▶ [YOUR TASK] From the line with "module58.py: [278,447,311,489] ->" to the line with "Slide Mailbox: [1101,455,1607,826]", retype every line exactly, including those two, and leave out the rest of the data below.
-------- DATA FOR PROCESSING
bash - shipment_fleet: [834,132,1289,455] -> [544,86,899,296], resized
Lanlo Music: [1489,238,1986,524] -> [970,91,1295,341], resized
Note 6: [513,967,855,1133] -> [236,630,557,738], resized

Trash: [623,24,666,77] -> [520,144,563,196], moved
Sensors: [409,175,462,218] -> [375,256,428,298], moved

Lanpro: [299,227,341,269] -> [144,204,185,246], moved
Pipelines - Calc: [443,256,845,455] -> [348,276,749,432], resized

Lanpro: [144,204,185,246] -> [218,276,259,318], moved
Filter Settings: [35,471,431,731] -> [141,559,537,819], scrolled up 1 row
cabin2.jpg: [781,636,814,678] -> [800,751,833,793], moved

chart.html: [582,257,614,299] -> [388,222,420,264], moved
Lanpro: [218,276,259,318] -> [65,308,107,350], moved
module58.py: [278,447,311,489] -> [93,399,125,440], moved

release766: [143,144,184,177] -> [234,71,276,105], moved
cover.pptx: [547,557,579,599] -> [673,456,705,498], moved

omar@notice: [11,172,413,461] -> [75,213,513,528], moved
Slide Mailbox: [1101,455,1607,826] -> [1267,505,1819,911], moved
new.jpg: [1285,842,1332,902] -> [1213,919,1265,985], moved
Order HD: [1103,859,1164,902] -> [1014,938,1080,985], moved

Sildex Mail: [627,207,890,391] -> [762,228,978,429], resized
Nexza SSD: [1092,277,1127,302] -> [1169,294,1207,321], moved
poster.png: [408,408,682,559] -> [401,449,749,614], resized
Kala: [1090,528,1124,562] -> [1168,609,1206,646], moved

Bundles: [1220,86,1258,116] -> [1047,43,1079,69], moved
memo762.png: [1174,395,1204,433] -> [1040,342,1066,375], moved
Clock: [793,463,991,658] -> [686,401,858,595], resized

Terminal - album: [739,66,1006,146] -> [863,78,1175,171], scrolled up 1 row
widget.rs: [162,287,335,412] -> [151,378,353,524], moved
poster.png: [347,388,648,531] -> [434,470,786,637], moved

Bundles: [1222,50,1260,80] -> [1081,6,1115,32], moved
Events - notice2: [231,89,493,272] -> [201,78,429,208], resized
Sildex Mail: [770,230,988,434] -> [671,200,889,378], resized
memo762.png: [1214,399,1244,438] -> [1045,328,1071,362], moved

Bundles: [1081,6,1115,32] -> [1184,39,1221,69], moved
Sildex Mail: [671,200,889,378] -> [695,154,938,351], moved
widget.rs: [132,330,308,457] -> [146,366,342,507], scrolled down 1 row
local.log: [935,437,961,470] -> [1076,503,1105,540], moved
----------------
▶ [WRITTEN ANSWER]
module58.py: [278,447,311,489] -> [93,399,125,440], moved

release766: [143,144,184,177] -> [234,71,276,105], moved
cover.pptx: [547,557,579,599] -> [673,456,705,498], moved

omar@notice: [11,172,413,461] -> [75,213,513,528], moved
Slide Mailbox: [1101,455,1607,826] -> [1267,505,1819,911], moved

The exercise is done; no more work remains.